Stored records
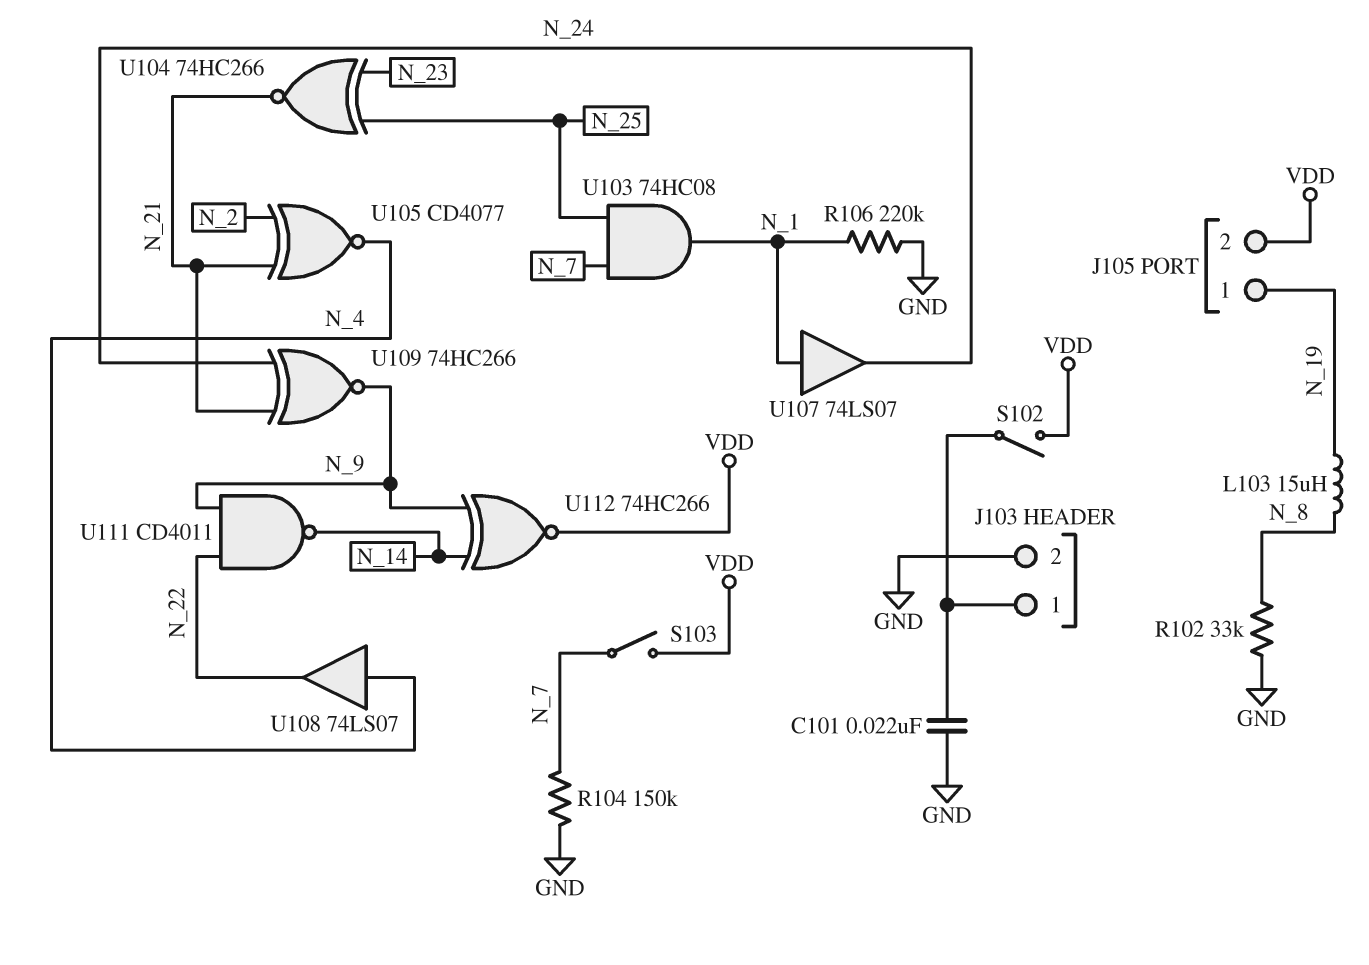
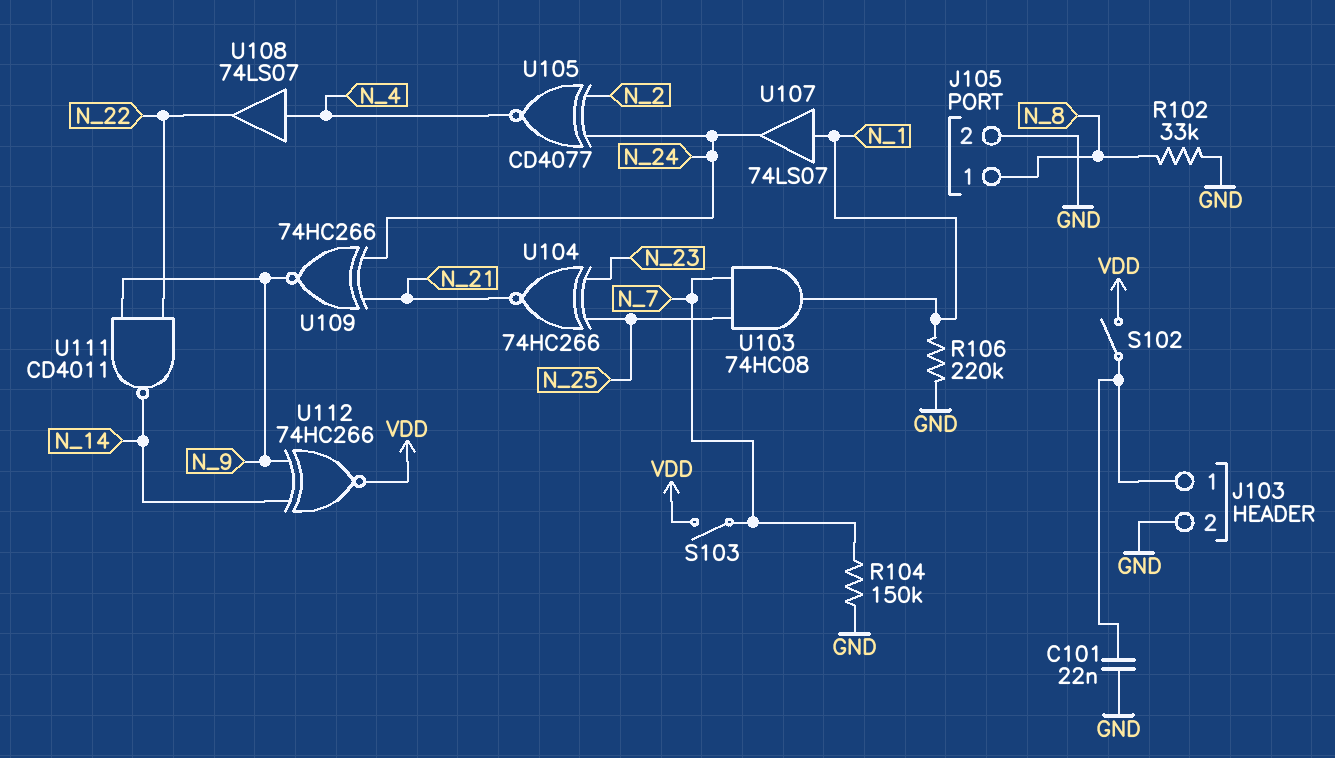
J105 pin 1: N_19 -> N_8
J105 pin 2: VDD -> GND
L103: 15uH (N_8, N_19) -> none
U105: XNOR CD4077 (in N_2, in N_21, out N_4) -> XNOR CD4077 (in N_2, in N_24, out N_4)

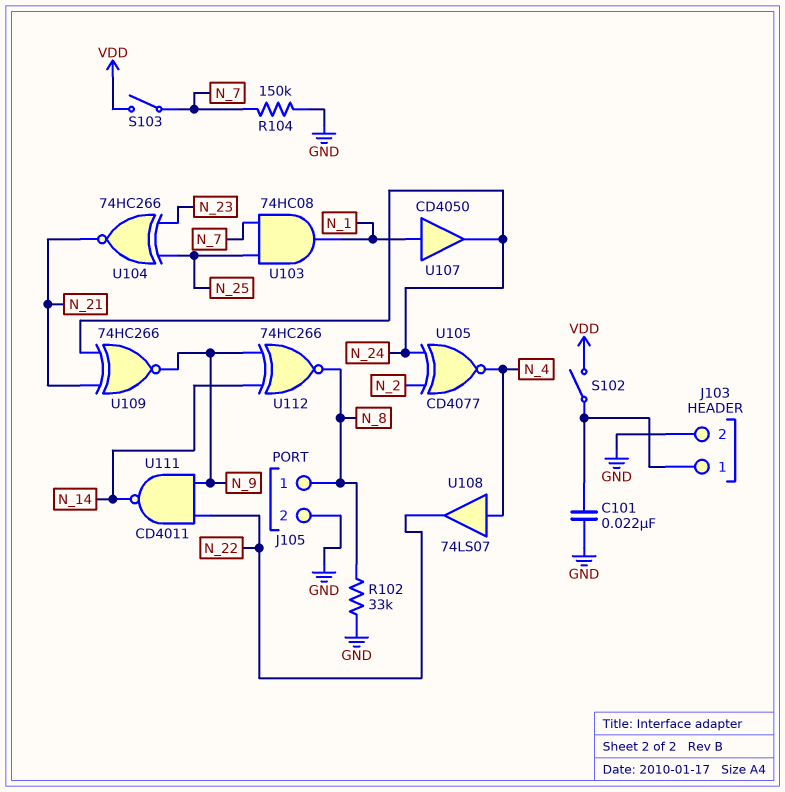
R106: 220k (GND, N_1) -> none
U107: buffer 74LS07 (in N_1, out N_24) -> buffer CD4050 (in N_1, out N_24)
U112: XNOR 74HC266 (in N_9, in N_14, out VDD) -> XNOR 74HC266 (in N_9, in N_14, out N_8)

# YOUR GOAL
Only the span from the line with "U107: buffer 74LS07" through the final line of the records goes in the output, each line unchanged.

# EXERCISE RESULT
U107: buffer 74LS07 (in N_1, out N_24) -> buffer CD4050 (in N_1, out N_24)
U112: XNOR 74HC266 (in N_9, in N_14, out VDD) -> XNOR 74HC266 (in N_9, in N_14, out N_8)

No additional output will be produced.